[Work request]
Restate every record exactly as it is written, while omitting the pictures it holds.

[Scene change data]
□ □ □ □ □ □ □

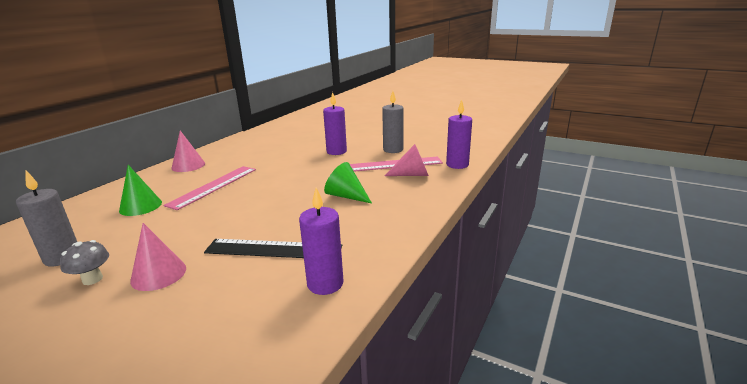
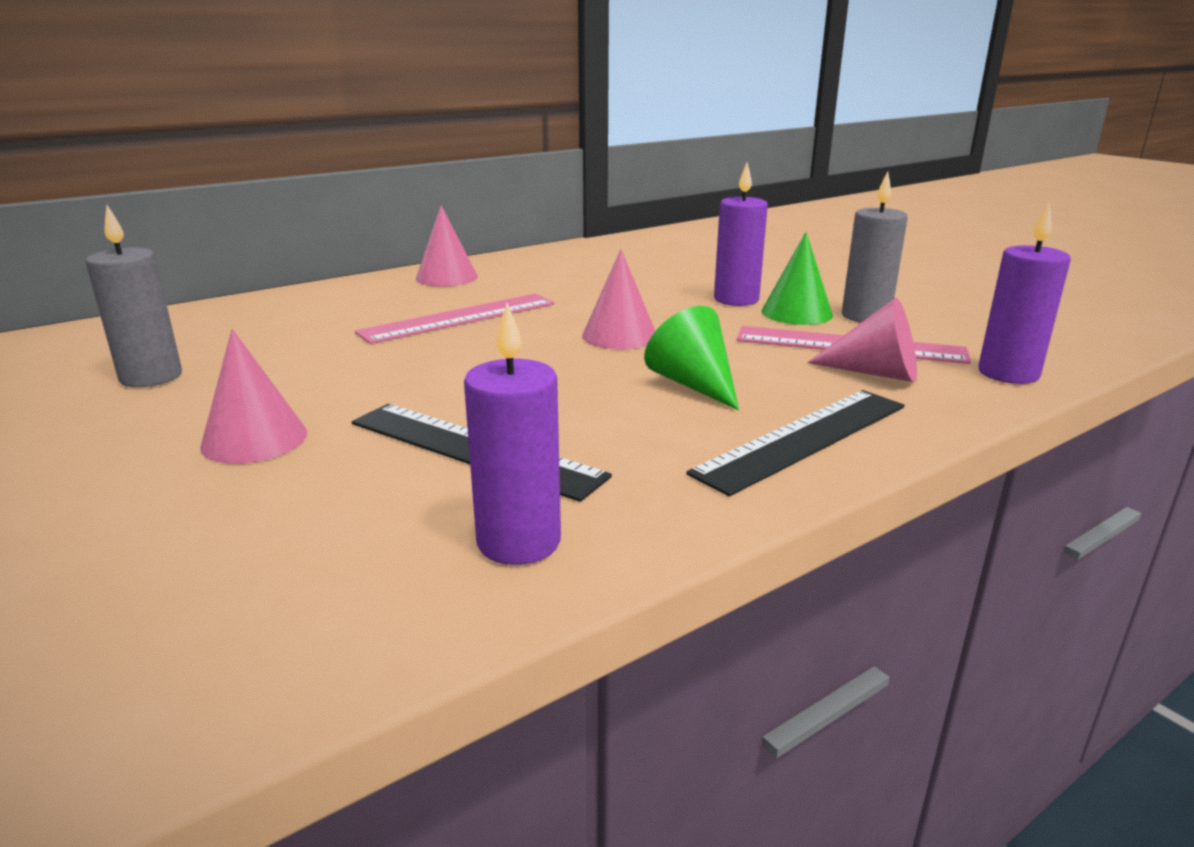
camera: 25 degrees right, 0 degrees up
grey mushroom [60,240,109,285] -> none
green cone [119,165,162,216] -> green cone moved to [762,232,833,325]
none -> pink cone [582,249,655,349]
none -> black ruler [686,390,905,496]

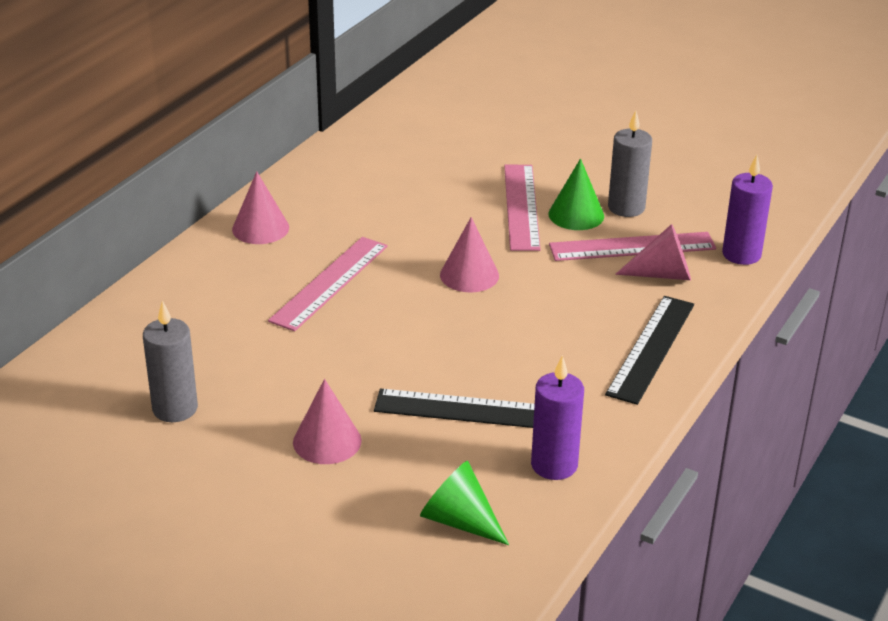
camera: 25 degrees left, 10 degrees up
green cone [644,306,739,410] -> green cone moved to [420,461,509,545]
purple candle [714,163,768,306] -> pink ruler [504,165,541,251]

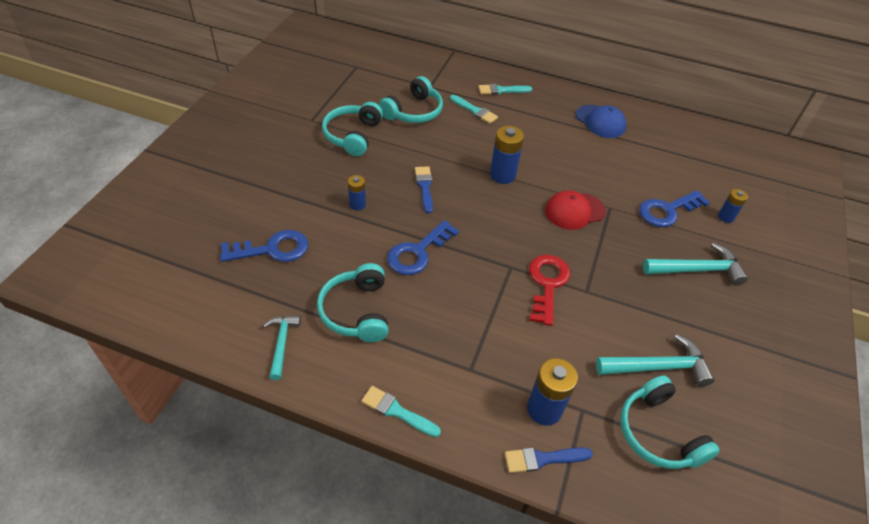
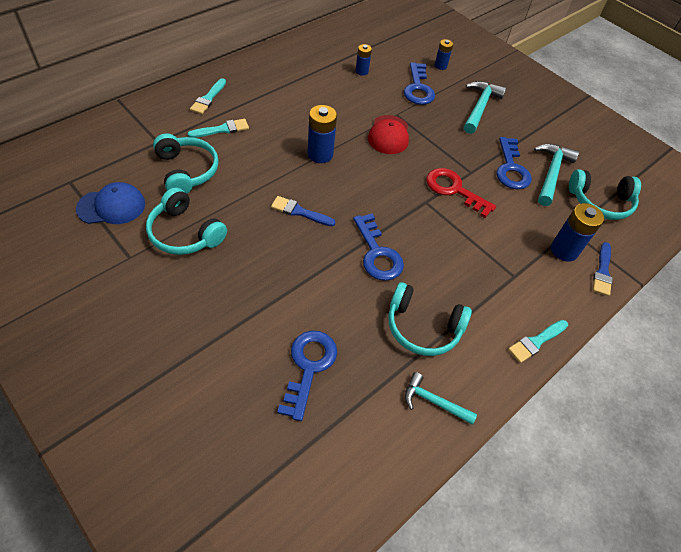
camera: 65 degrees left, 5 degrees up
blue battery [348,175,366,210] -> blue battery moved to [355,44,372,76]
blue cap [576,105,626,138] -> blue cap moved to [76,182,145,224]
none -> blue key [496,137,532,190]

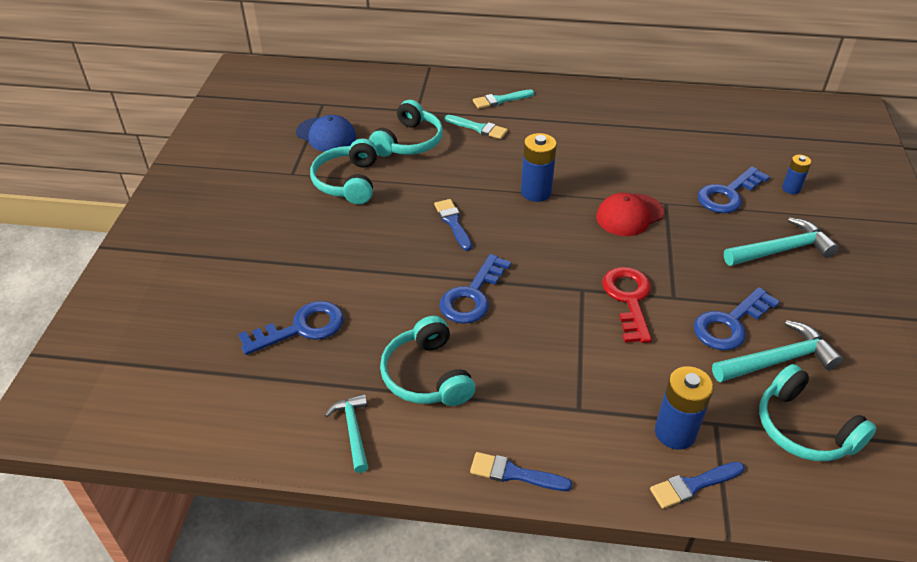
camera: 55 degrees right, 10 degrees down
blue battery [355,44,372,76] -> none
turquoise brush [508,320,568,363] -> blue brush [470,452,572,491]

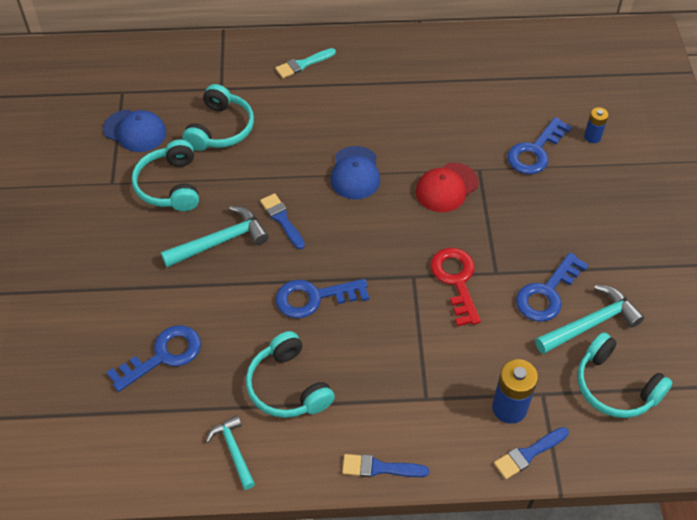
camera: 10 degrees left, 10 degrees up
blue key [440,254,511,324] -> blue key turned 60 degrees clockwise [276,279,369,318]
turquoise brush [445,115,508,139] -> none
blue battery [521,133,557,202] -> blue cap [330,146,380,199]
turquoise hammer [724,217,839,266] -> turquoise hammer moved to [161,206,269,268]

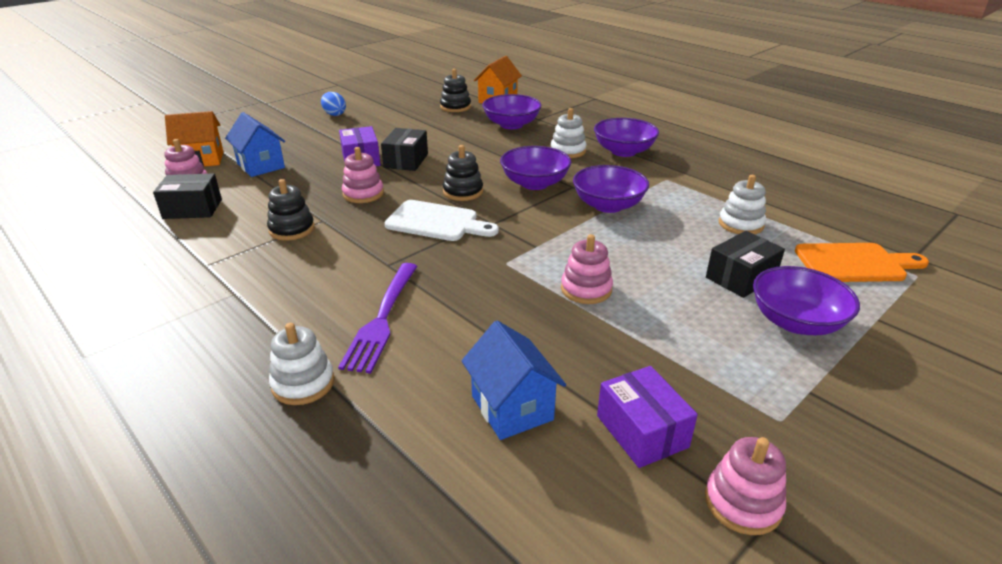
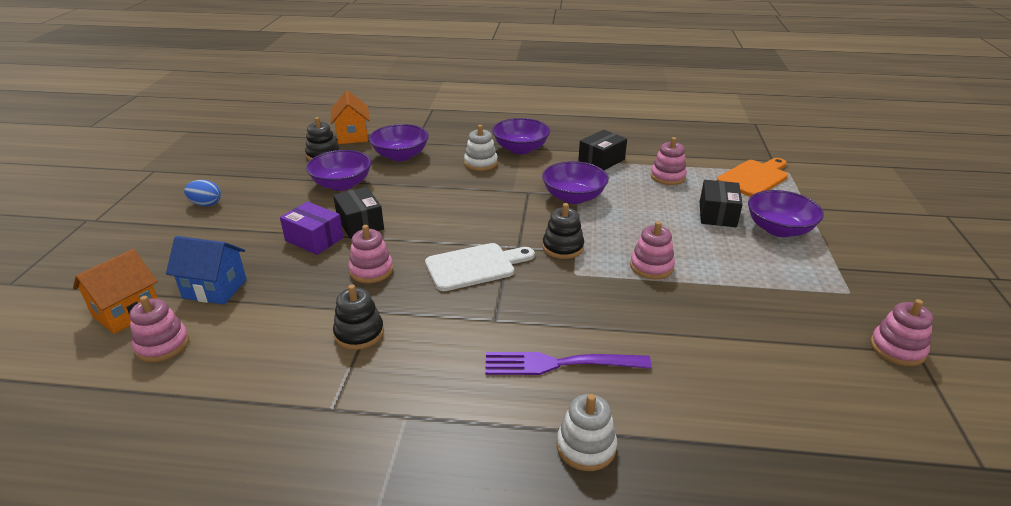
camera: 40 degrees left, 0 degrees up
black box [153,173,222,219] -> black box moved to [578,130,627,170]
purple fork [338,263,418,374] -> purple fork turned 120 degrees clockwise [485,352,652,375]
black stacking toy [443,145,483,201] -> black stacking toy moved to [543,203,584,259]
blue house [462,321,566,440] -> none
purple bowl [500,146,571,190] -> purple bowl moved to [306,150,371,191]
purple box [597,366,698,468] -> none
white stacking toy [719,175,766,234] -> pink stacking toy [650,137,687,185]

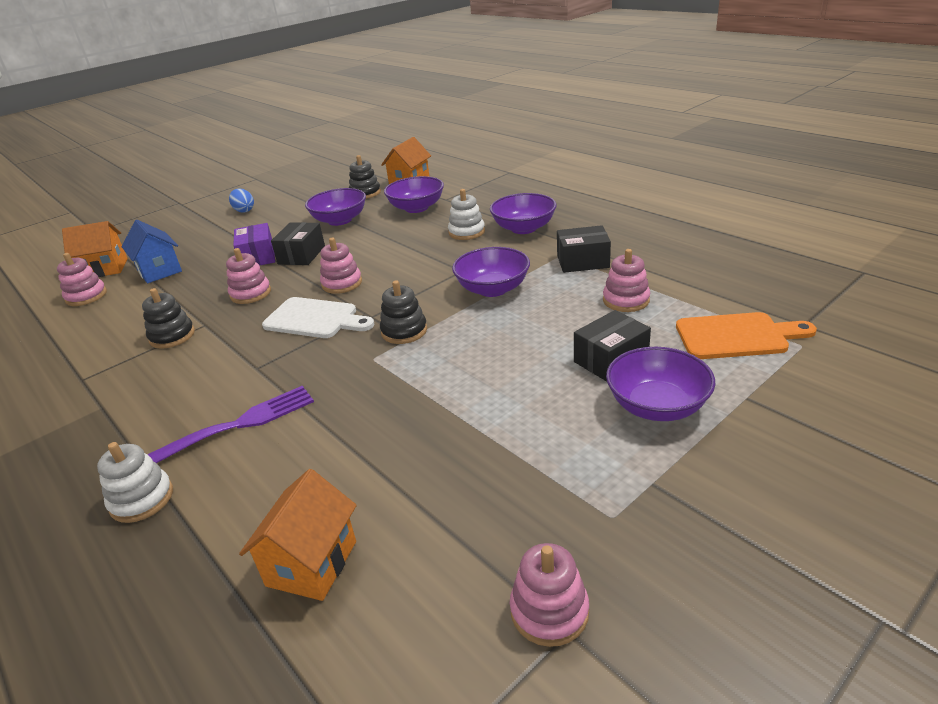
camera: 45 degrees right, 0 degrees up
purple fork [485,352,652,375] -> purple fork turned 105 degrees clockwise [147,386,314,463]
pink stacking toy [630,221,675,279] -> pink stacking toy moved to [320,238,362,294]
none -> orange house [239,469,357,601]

□ □ □ □ □ □ □

[Response]
camera: 25 degrees right, 0 degrees up
grey mushroom [60,240,109,285] -> none
green cone [119,165,162,216] -> green cone moved to [762,232,833,325]
none -> pink cone [582,249,655,349]
none -> black ruler [686,390,905,496]

camera: 25 degrees left, 10 degrees up
green cone [644,306,739,410] -> green cone moved to [420,461,509,545]
purple candle [714,163,768,306] -> pink ruler [504,165,541,251]

camera: 65 degrees left, 5 degrees up
blue battery [348,175,366,210] -> blue battery moved to [355,44,372,76]
blue cap [576,105,626,138] -> blue cap moved to [76,182,145,224]
none -> blue key [496,137,532,190]

camera: 55 degrees right, 10 degrees down
blue battery [355,44,372,76] -> none
turquoise brush [508,320,568,363] -> blue brush [470,452,572,491]

camera: 10 degrees left, 10 degrees up
blue key [440,254,511,324] -> blue key turned 60 degrees clockwise [276,279,369,318]
turquoise brush [445,115,508,139] -> none
blue battery [521,133,557,202] -> blue cap [330,146,380,199]
turquoise hammer [724,217,839,266] -> turquoise hammer moved to [161,206,269,268]

camera: 40 degrees left, 0 degrees up
black box [153,173,222,219] -> black box moved to [578,130,627,170]
purple fork [338,263,418,374] -> purple fork turned 120 degrees clockwise [485,352,652,375]
black stacking toy [443,145,483,201] -> black stacking toy moved to [543,203,584,259]
blue house [462,321,566,440] -> none
purple bowl [500,146,571,190] -> purple bowl moved to [306,150,371,191]
purple box [597,366,698,468] -> none
white stacking toy [719,175,766,234] -> pink stacking toy [650,137,687,185]

camera: 45 degrees right, 0 degrees up
purple fork [485,352,652,375] -> purple fork turned 105 degrees clockwise [147,386,314,463]
pink stacking toy [630,221,675,279] -> pink stacking toy moved to [320,238,362,294]
none -> orange house [239,469,357,601]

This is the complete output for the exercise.